Problem details.
Print out each entry below exactly, please.

Information supplied.
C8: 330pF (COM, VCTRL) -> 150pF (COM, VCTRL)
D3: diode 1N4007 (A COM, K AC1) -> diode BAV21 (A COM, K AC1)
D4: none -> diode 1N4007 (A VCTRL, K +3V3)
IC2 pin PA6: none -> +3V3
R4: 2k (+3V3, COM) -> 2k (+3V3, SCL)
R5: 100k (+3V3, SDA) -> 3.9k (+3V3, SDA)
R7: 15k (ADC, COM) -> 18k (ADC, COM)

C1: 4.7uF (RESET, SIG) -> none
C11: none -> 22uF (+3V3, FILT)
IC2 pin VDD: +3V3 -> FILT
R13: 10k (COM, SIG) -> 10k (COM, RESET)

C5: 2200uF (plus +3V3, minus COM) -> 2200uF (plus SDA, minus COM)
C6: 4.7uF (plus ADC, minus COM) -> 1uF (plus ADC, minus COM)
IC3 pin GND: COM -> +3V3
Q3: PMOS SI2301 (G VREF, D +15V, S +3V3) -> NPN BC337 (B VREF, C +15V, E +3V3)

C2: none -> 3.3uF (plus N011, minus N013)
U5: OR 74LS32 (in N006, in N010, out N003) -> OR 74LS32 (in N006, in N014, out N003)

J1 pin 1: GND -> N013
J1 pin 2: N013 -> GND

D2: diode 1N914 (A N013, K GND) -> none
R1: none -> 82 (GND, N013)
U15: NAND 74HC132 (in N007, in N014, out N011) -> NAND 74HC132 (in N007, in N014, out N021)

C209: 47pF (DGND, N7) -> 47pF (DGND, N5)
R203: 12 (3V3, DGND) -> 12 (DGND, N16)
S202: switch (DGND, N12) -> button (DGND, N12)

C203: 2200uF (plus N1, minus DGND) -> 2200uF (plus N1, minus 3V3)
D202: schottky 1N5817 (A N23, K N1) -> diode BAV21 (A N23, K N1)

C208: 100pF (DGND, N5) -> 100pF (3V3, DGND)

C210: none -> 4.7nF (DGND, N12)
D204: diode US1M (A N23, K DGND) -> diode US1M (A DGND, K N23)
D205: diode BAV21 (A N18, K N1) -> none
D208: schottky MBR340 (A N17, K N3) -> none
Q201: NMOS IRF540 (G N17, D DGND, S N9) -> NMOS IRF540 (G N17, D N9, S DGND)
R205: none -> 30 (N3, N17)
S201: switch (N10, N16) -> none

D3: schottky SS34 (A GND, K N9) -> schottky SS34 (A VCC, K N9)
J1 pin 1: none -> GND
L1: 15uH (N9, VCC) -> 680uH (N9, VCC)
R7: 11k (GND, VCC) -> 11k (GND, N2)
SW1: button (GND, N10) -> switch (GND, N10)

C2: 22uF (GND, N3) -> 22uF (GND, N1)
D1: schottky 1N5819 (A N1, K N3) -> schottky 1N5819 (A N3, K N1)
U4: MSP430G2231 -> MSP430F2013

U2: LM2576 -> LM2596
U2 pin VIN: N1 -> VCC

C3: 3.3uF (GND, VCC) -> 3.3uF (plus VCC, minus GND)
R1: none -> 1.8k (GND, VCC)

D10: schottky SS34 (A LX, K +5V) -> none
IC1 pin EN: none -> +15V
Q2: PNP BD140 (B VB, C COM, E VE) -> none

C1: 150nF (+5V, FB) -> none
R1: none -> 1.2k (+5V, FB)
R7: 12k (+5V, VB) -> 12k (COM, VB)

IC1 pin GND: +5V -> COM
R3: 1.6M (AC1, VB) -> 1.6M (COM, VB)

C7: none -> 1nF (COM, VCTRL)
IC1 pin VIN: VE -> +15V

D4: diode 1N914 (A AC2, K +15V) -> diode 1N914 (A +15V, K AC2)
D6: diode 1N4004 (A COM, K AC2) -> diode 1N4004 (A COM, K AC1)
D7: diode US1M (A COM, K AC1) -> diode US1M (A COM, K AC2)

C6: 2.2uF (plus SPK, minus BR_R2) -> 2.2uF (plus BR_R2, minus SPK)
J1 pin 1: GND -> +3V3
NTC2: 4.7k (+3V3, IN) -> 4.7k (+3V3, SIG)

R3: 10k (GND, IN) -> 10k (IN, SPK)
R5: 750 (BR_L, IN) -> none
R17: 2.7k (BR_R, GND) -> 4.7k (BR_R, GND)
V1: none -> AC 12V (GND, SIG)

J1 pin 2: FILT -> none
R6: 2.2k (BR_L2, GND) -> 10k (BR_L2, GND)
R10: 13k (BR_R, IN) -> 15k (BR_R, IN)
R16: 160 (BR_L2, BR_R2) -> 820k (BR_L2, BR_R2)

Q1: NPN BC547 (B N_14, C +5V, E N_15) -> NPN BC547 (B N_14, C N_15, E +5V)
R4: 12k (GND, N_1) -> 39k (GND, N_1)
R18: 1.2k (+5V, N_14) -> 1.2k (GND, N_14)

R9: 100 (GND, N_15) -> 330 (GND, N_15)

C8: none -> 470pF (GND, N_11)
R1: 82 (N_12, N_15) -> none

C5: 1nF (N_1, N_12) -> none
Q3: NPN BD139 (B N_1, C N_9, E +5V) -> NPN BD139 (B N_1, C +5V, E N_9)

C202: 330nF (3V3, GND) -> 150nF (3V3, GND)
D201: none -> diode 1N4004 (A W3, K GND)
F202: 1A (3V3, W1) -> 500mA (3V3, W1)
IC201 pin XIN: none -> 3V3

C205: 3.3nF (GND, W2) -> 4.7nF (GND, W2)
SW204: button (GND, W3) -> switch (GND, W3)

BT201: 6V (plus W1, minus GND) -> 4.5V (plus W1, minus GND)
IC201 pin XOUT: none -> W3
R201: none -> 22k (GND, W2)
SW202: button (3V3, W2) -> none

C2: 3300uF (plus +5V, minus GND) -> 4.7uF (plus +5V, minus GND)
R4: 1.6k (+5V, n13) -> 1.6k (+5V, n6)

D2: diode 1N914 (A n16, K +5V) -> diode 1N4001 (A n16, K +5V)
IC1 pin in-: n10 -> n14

Result.
C8: 330pF (COM, VCTRL) -> 150pF (COM, VCTRL)
D3: diode 1N4007 (A COM, K AC1) -> diode BAV21 (A COM, K AC1)
D4: none -> diode 1N4007 (A VCTRL, K +3V3)
IC2 pin PA6: none -> +3V3
R4: 2k (+3V3, COM) -> 2k (+3V3, SCL)
R5: 100k (+3V3, SDA) -> 3.9k (+3V3, SDA)
R7: 15k (ADC, COM) -> 18k (ADC, COM)

C1: 4.7uF (RESET, SIG) -> none
C11: none -> 22uF (+3V3, FILT)
IC2 pin VDD: +3V3 -> FILT
R13: 10k (COM, SIG) -> 10k (COM, RESET)

C5: 2200uF (plus +3V3, minus COM) -> 2200uF (plus SDA, minus COM)
C6: 4.7uF (plus ADC, minus COM) -> 1uF (plus ADC, minus COM)
IC3 pin GND: COM -> +3V3
Q3: PMOS SI2301 (G VREF, D +15V, S +3V3) -> NPN BC337 (B VREF, C +15V, E +3V3)

C2: none -> 3.3uF (plus N011, minus N013)
U5: OR 74LS32 (in N006, in N010, out N003) -> OR 74LS32 (in N006, in N014, out N003)

J1 pin 1: GND -> N013
J1 pin 2: N013 -> GND

D2: diode 1N914 (A N013, K GND) -> none
R1: none -> 82 (GND, N013)
U15: NAND 74HC132 (in N007, in N014, out N011) -> NAND 74HC132 (in N007, in N014, out N021)

C209: 47pF (DGND, N7) -> 47pF (DGND, N5)
R203: 12 (3V3, DGND) -> 12 (DGND, N16)
S202: switch (DGND, N12) -> button (DGND, N12)

C203: 2200uF (plus N1, minus DGND) -> 2200uF (plus N1, minus 3V3)
D202: schottky 1N5817 (A N23, K N1) -> diode BAV21 (A N23, K N1)

C208: 100pF (DGND, N5) -> 100pF (3V3, DGND)

C210: none -> 4.7nF (DGND, N12)
D204: diode US1M (A N23, K DGND) -> diode US1M (A DGND, K N23)
D205: diode BAV21 (A N18, K N1) -> none
D208: schottky MBR340 (A N17, K N3) -> none
Q201: NMOS IRF540 (G N17, D DGND, S N9) -> NMOS IRF540 (G N17, D N9, S DGND)
R205: none -> 30 (N3, N17)
S201: switch (N10, N16) -> none

D3: schottky SS34 (A GND, K N9) -> schottky SS34 (A VCC, K N9)
J1 pin 1: none -> GND
L1: 15uH (N9, VCC) -> 680uH (N9, VCC)
R7: 11k (GND, VCC) -> 11k (GND, N2)
SW1: button (GND, N10) -> switch (GND, N10)

C2: 22uF (GND, N3) -> 22uF (GND, N1)
D1: schottky 1N5819 (A N1, K N3) -> schottky 1N5819 (A N3, K N1)
U4: MSP430G2231 -> MSP430F2013

U2: LM2576 -> LM2596
U2 pin VIN: N1 -> VCC

C3: 3.3uF (GND, VCC) -> 3.3uF (plus VCC, minus GND)
R1: none -> 1.8k (GND, VCC)

D10: schottky SS34 (A LX, K +5V) -> none
IC1 pin EN: none -> +15V
Q2: PNP BD140 (B VB, C COM, E VE) -> none

C1: 150nF (+5V, FB) -> none
R1: none -> 1.2k (+5V, FB)
R7: 12k (+5V, VB) -> 12k (COM, VB)

IC1 pin GND: +5V -> COM
R3: 1.6M (AC1, VB) -> 1.6M (COM, VB)

C7: none -> 1nF (COM, VCTRL)
IC1 pin VIN: VE -> +15V

D4: diode 1N914 (A AC2, K +15V) -> diode 1N914 (A +15V, K AC2)
D6: diode 1N4004 (A COM, K AC2) -> diode 1N4004 (A COM, K AC1)
D7: diode US1M (A COM, K AC1) -> diode US1M (A COM, K AC2)

C6: 2.2uF (plus SPK, minus BR_R2) -> 2.2uF (plus BR_R2, minus SPK)
J1 pin 1: GND -> +3V3
NTC2: 4.7k (+3V3, IN) -> 4.7k (+3V3, SIG)

R3: 10k (GND, IN) -> 10k (IN, SPK)
R5: 750 (BR_L, IN) -> none
R17: 2.7k (BR_R, GND) -> 4.7k (BR_R, GND)
V1: none -> AC 12V (GND, SIG)

J1 pin 2: FILT -> none
R6: 2.2k (BR_L2, GND) -> 10k (BR_L2, GND)
R10: 13k (BR_R, IN) -> 15k (BR_R, IN)
R16: 160 (BR_L2, BR_R2) -> 820k (BR_L2, BR_R2)

Q1: NPN BC547 (B N_14, C +5V, E N_15) -> NPN BC547 (B N_14, C N_15, E +5V)
R4: 12k (GND, N_1) -> 39k (GND, N_1)
R18: 1.2k (+5V, N_14) -> 1.2k (GND, N_14)

R9: 100 (GND, N_15) -> 330 (GND, N_15)

C8: none -> 470pF (GND, N_11)
R1: 82 (N_12, N_15) -> none

C5: 1nF (N_1, N_12) -> none
Q3: NPN BD139 (B N_1, C N_9, E +5V) -> NPN BD139 (B N_1, C +5V, E N_9)

C202: 330nF (3V3, GND) -> 150nF (3V3, GND)
D201: none -> diode 1N4004 (A W3, K GND)
F202: 1A (3V3, W1) -> 500mA (3V3, W1)
IC201 pin XIN: none -> 3V3

C205: 3.3nF (GND, W2) -> 4.7nF (GND, W2)
SW204: button (GND, W3) -> switch (GND, W3)

BT201: 6V (plus W1, minus GND) -> 4.5V (plus W1, minus GND)
IC201 pin XOUT: none -> W3
R201: none -> 22k (GND, W2)
SW202: button (3V3, W2) -> none

C2: 3300uF (plus +5V, minus GND) -> 4.7uF (plus +5V, minus GND)
R4: 1.6k (+5V, n13) -> 1.6k (+5V, n6)

D2: diode 1N914 (A n16, K +5V) -> diode 1N4001 (A n16, K +5V)
IC1 pin in-: n10 -> n14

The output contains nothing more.